*Provided material*.

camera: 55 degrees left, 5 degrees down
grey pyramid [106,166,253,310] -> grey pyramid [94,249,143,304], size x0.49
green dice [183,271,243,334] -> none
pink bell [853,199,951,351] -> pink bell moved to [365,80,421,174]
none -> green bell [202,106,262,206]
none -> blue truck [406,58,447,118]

*Your assignment*. Restate each record above word for word.

*Response to this task*.
camera: 55 degrees left, 5 degrees down
grey pyramid [106,166,253,310] -> grey pyramid [94,249,143,304], size x0.49
green dice [183,271,243,334] -> none
pink bell [853,199,951,351] -> pink bell moved to [365,80,421,174]
none -> green bell [202,106,262,206]
none -> blue truck [406,58,447,118]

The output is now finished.